*What needs to be done:*
Your copy should repeat each record below exactly and contain no images.

Change detection data

^^^^^^^^

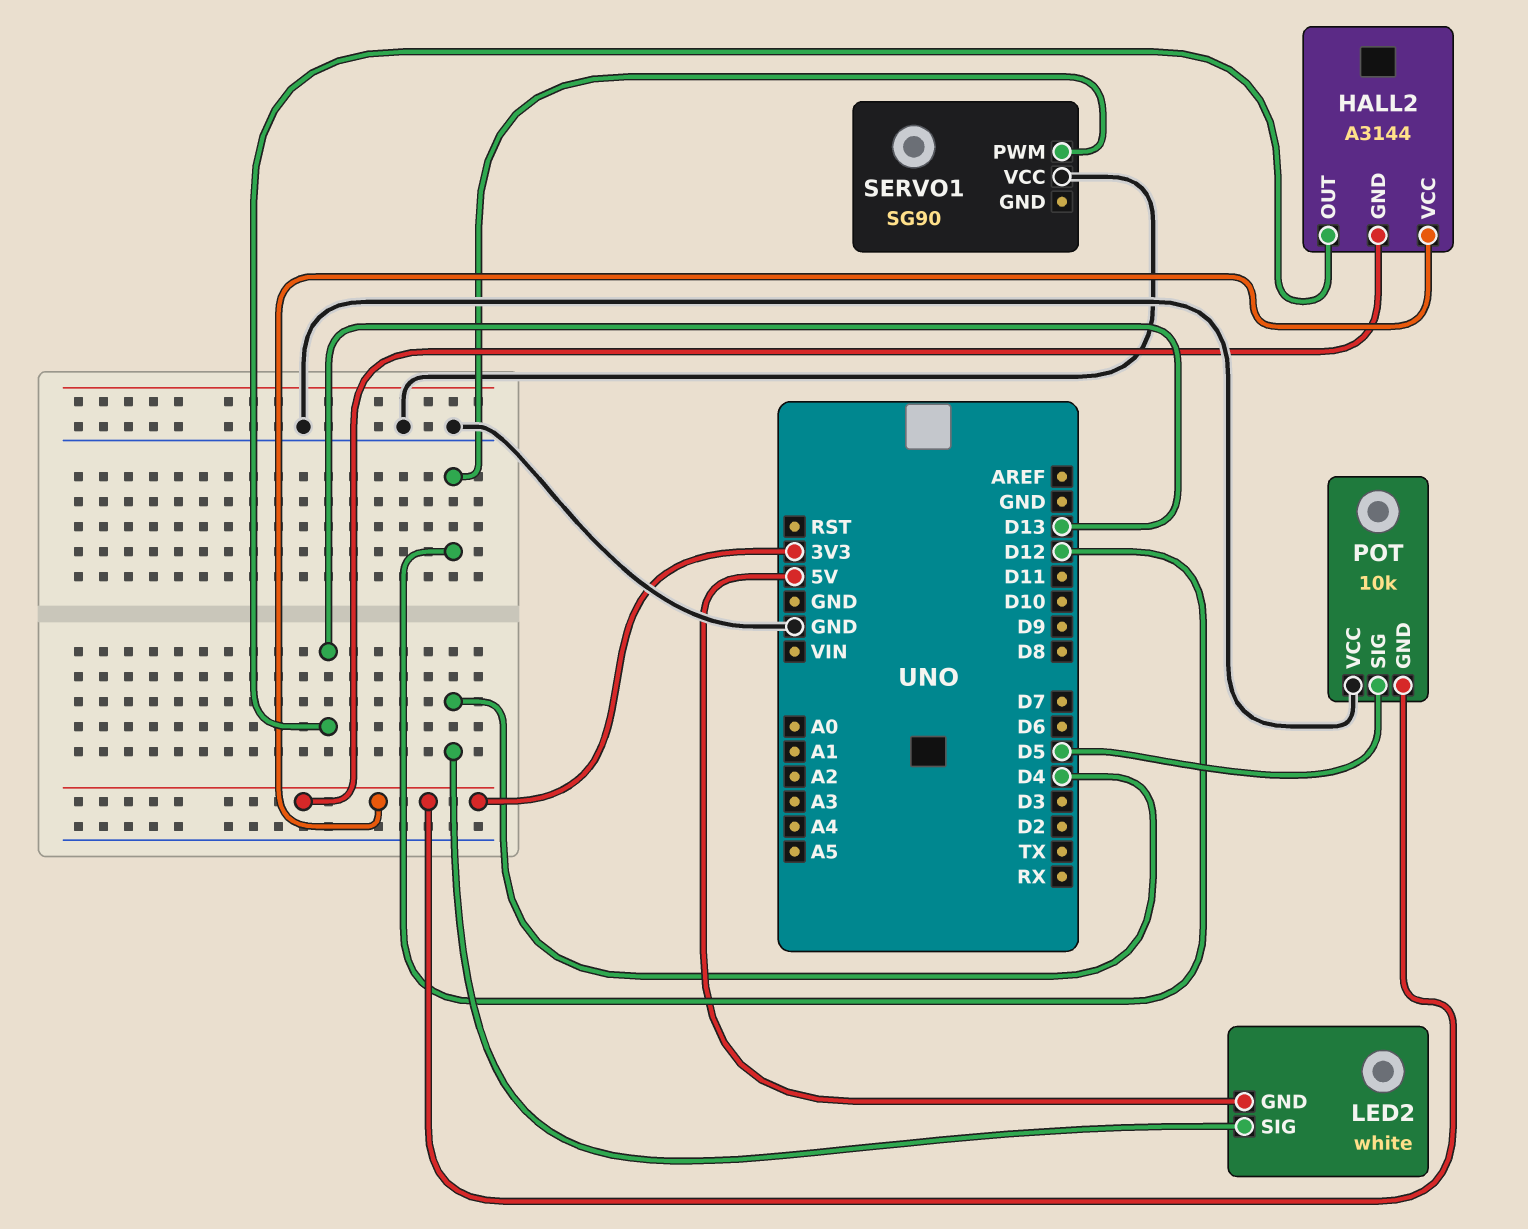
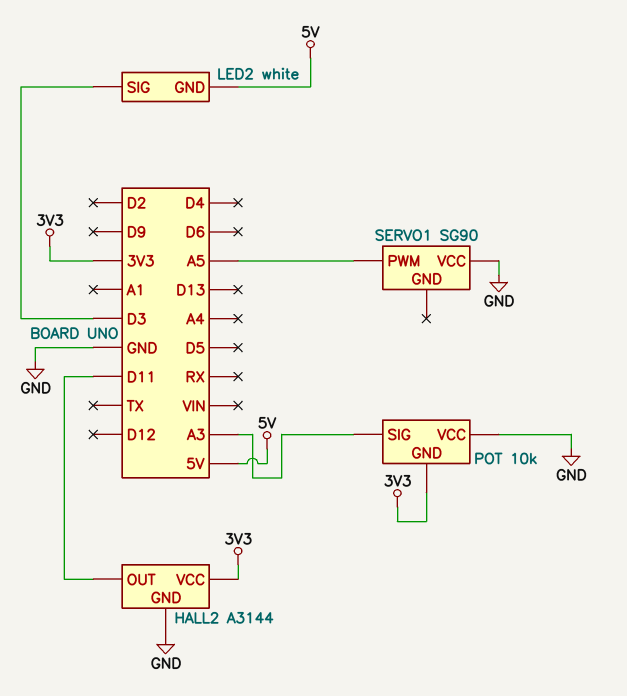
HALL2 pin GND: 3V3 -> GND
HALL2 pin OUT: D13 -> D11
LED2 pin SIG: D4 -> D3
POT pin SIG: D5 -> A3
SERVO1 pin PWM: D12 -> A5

^^^^^^^^

*Written solution:*
HALL2 pin GND: 3V3 -> GND
HALL2 pin OUT: D13 -> D11
LED2 pin SIG: D4 -> D3
POT pin SIG: D5 -> A3
SERVO1 pin PWM: D12 -> A5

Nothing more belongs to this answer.